> **TASK OBJECTIVE**
Beginning with the line below that contains "pink ring: 6 -> 7" and ending with the line that contains "purple truck: 7 -> 5", copy every line exactly. Copy nothing else.

> **EXERCISE INPUTS**
____

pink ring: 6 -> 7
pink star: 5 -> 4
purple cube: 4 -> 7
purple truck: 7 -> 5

____

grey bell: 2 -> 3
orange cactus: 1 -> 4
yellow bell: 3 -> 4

____

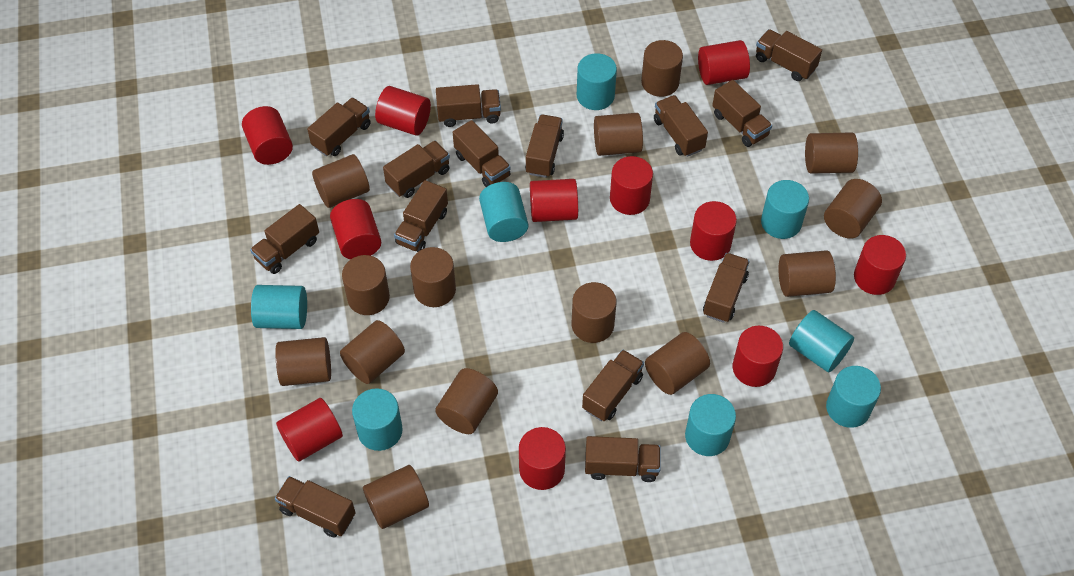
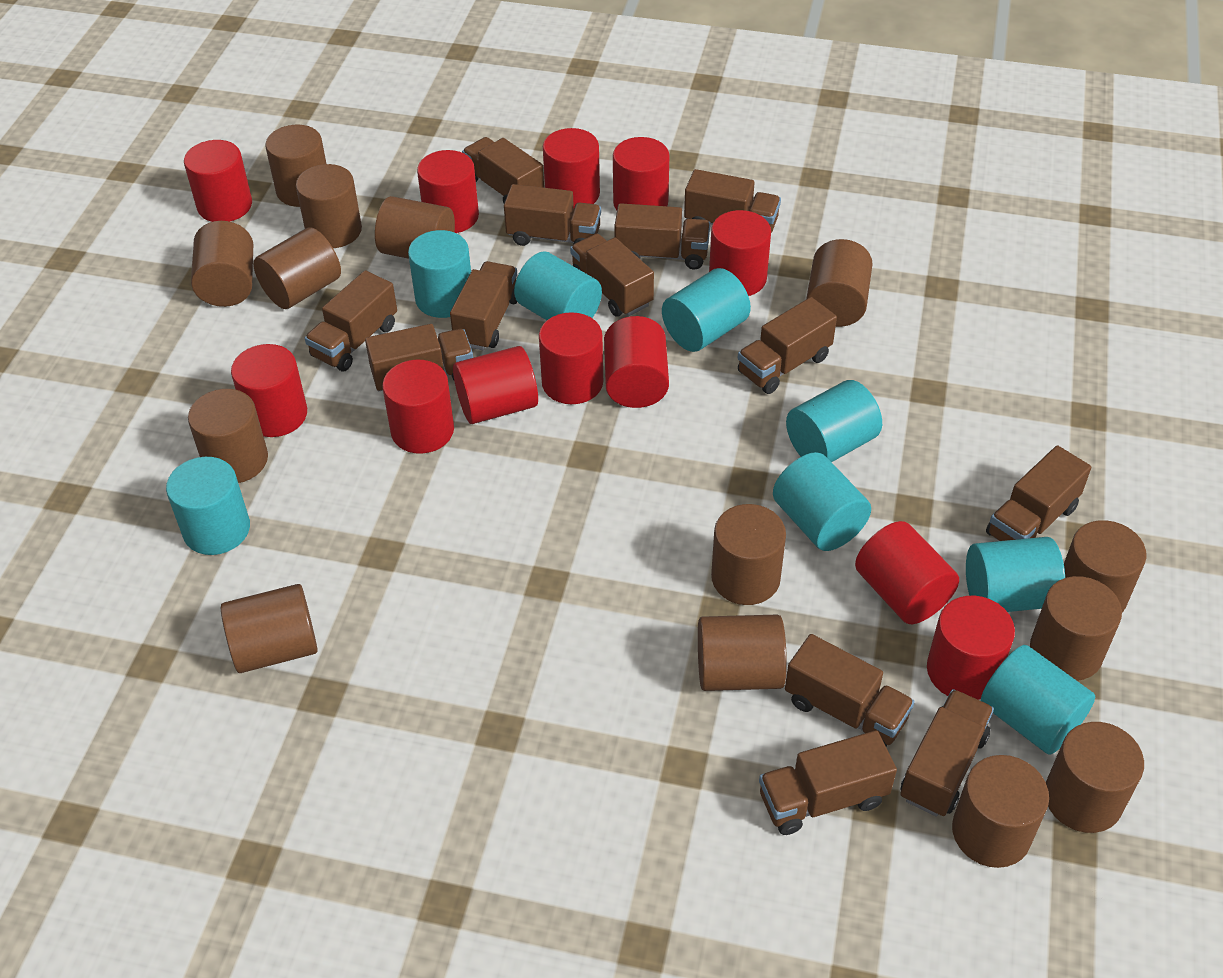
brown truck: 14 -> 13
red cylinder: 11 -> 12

____

> **RESPONSE BOX**
pink ring: 6 -> 7
pink star: 5 -> 4
purple cube: 4 -> 7
purple truck: 7 -> 5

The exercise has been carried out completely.